EXCERPTED RECORDS ::
- Opening Delimiter -
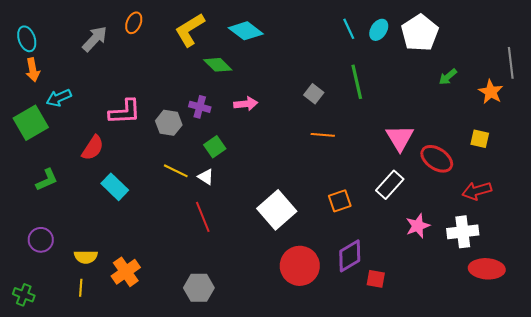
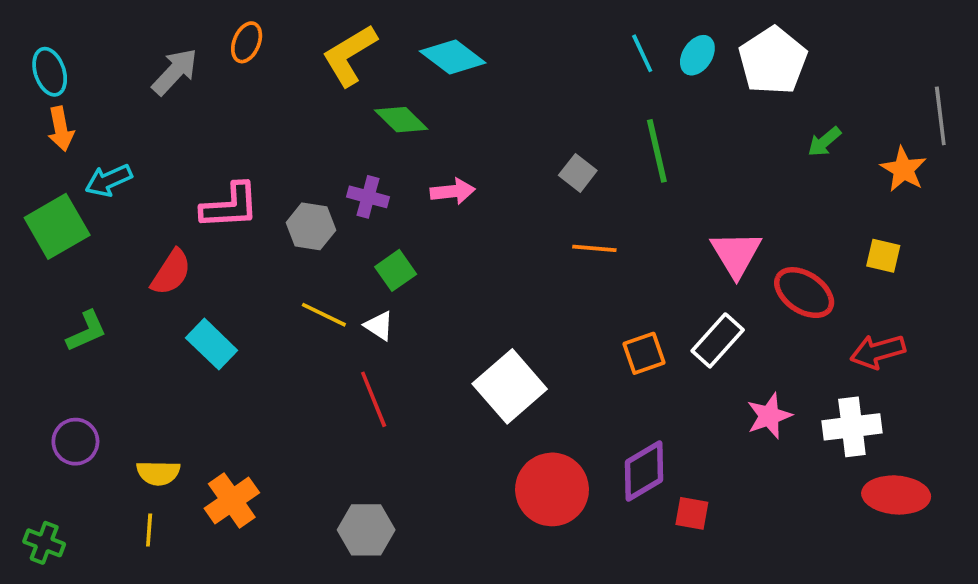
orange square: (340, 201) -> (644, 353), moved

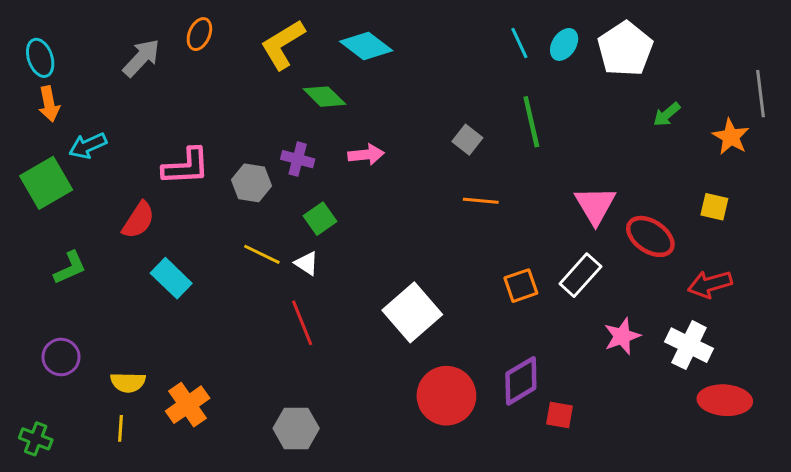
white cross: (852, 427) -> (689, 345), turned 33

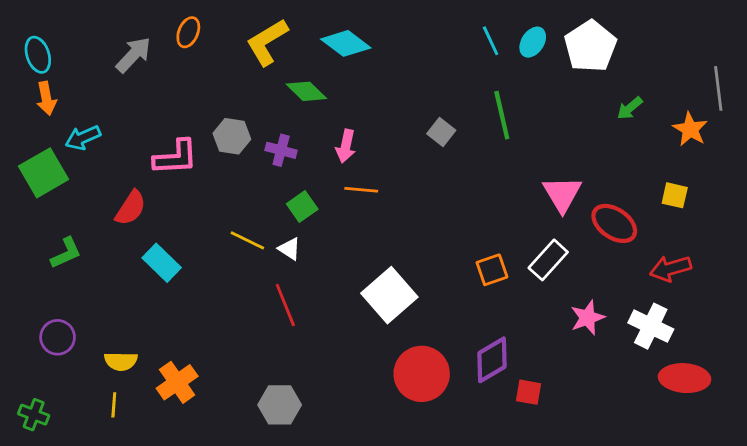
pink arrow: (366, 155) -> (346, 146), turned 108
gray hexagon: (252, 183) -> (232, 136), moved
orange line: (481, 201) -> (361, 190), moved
- Closing Delimiter -
- Opening Delimiter -
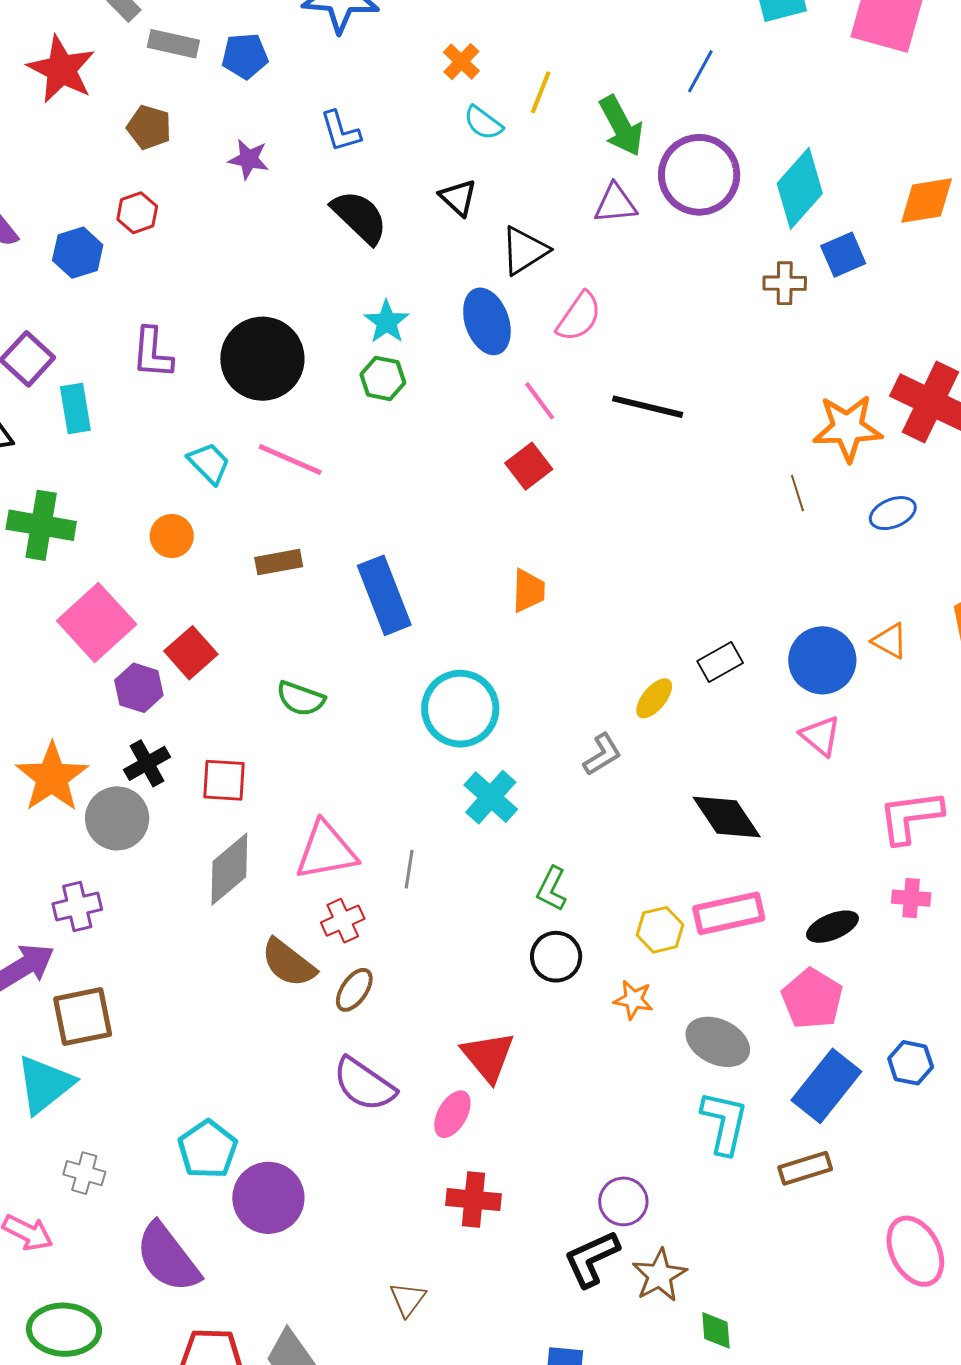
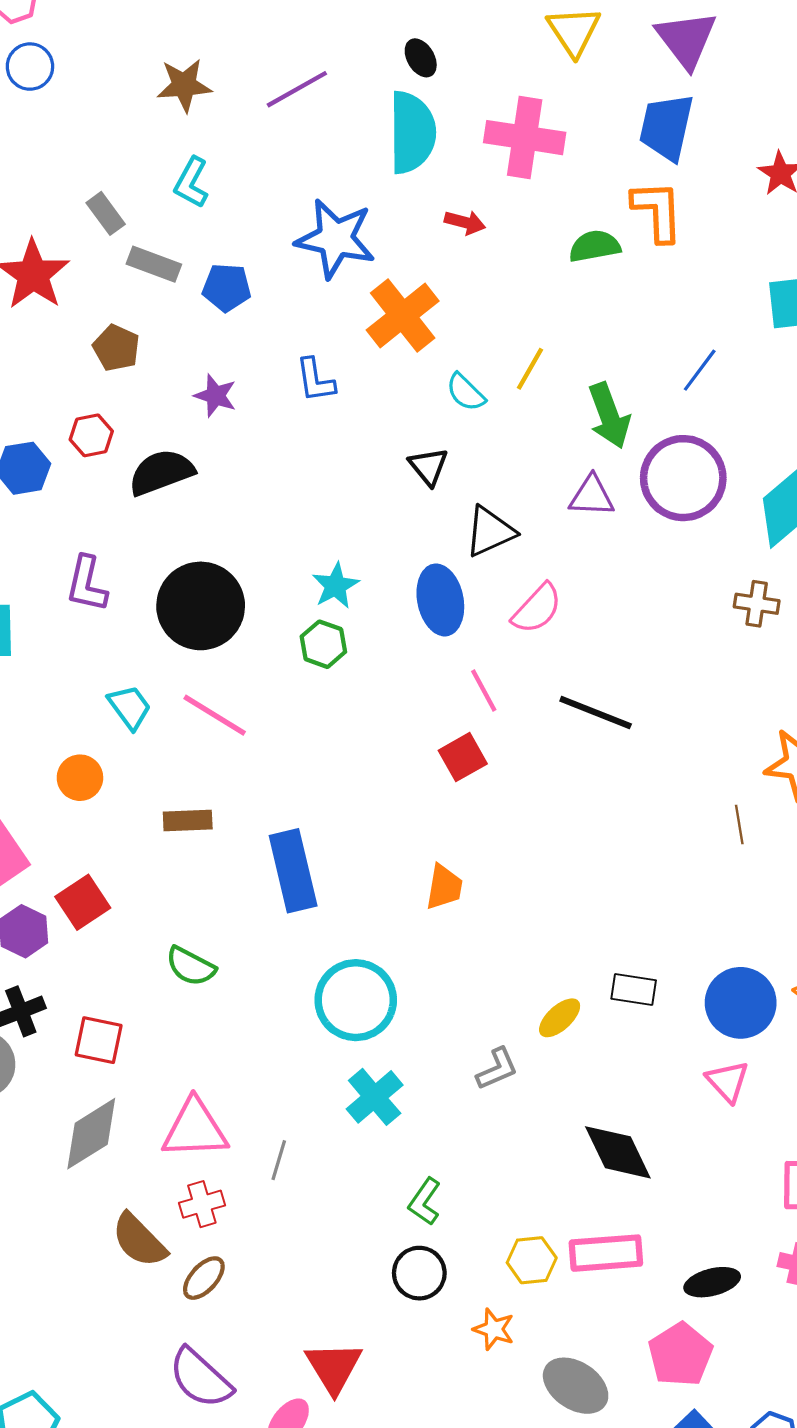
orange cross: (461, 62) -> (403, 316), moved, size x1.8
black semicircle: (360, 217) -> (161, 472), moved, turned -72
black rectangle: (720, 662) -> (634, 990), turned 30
- Closing Delimiter -
EXERCISE :: Repeat, exactly as they stand above, the lines from the line with "pink arrow: (366, 155)" to the line with "orange line: (481, 201) -> (361, 190), moved", both lines included.

ANSWER SPACE ::
pink arrow: (366, 155) -> (346, 146), turned 108
gray hexagon: (252, 183) -> (232, 136), moved
orange line: (481, 201) -> (361, 190), moved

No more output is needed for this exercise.